*RECORDS PROVIDED:*
★ ★ ★ ★ ★ ★ ★

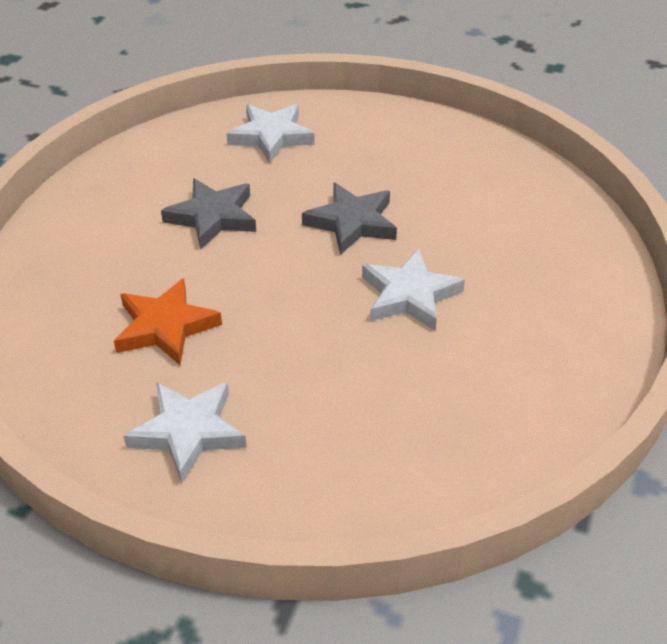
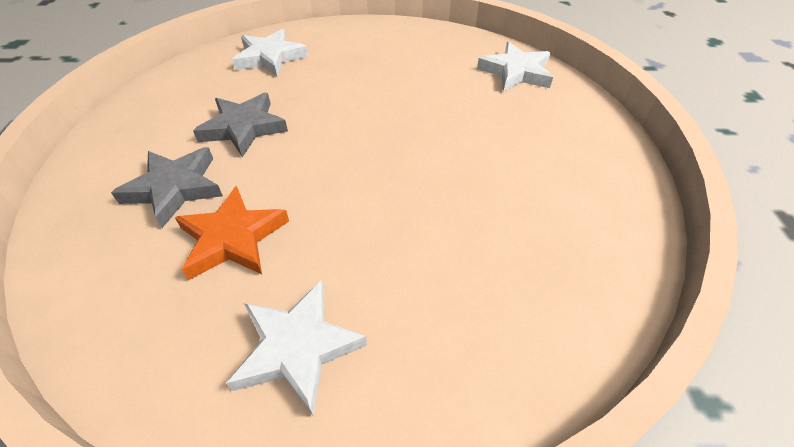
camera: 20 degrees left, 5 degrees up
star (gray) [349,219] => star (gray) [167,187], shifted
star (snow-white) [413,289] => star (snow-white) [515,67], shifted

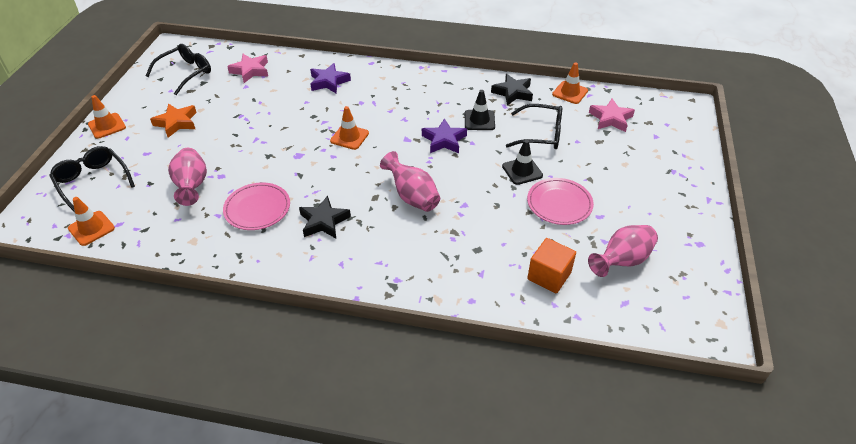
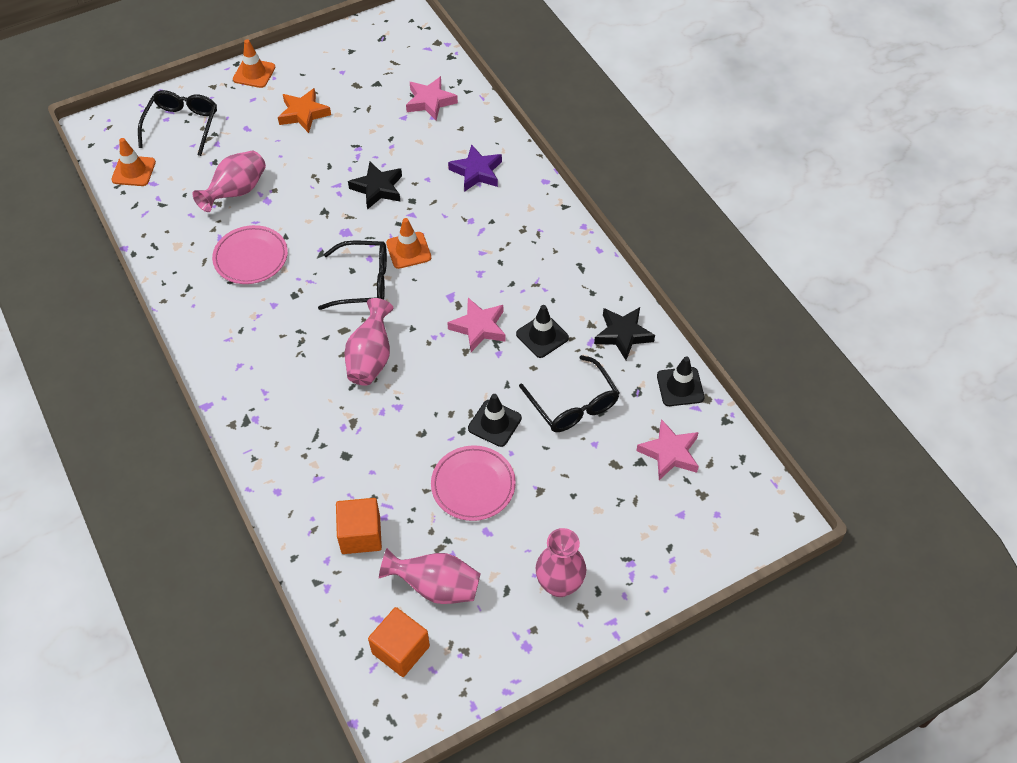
camera: 50 degrees right, 10 degrees up
nothing => block (orange) [399,642]
nothing => flower vase (rose-pink) [561,562]
spectacles (black) [178,69] => spectacles (black) [352,275], shifted
star (black) [325,217] => star (black) [375,186], shifted
star (royal purple) [444,136] => star (rose-pink) [476,325]
traffic cone (orange) [570,83] => traffic cone (black) [681,381]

★ ★ ★ ★ ★ ★ ★

Using the records above, filter out every line that lacks the string "rose" and copy the rest.

*ANSWER TO THIS TASK:*
nothing => flower vase (rose-pink) [561,562]
star (royal purple) [444,136] => star (rose-pink) [476,325]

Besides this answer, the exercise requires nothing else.